_What to do_. From the listing below, pull out every line where the string "Donut" appears.

_Data in this exercise_.
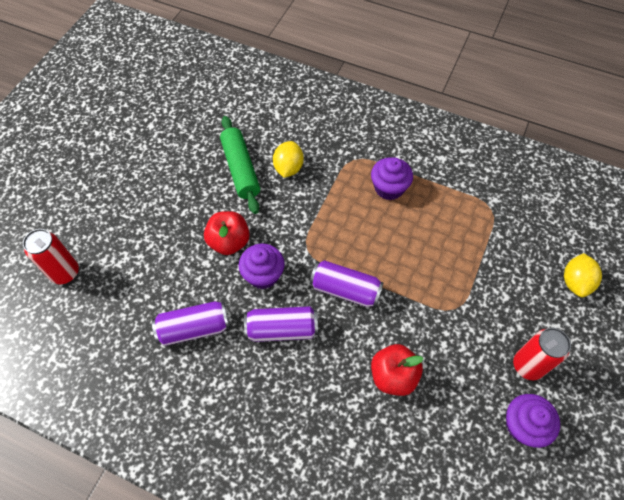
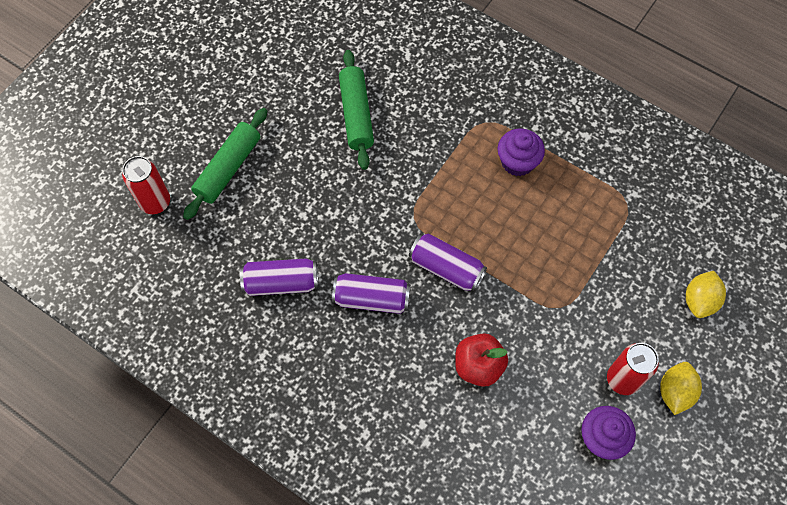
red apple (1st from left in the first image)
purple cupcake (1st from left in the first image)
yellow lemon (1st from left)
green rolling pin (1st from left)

---

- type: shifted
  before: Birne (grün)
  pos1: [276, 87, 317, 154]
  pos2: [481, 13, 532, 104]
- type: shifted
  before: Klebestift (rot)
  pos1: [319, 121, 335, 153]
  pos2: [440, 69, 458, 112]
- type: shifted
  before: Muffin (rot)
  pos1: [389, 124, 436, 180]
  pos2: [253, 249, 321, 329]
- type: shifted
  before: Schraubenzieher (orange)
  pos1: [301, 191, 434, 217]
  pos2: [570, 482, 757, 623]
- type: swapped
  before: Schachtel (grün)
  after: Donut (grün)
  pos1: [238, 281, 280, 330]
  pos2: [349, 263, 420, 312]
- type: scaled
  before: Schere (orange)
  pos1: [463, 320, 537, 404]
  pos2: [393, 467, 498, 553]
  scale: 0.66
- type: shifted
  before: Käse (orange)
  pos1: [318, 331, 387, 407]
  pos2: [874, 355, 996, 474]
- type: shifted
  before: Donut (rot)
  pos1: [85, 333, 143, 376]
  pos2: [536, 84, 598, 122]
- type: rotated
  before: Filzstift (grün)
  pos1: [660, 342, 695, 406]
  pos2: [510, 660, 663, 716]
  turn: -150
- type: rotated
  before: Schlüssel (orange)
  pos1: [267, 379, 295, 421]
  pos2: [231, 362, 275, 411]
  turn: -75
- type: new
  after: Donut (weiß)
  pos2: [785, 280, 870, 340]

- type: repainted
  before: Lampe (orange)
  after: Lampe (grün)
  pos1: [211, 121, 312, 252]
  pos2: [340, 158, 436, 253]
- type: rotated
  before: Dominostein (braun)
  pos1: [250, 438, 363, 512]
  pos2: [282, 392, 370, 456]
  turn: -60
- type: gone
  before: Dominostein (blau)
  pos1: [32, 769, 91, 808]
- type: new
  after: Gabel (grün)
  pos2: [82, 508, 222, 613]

_Solution for this exercise_.
  after: Donut (grün)
  before: Donut (rot)
  after: Donut (weiß)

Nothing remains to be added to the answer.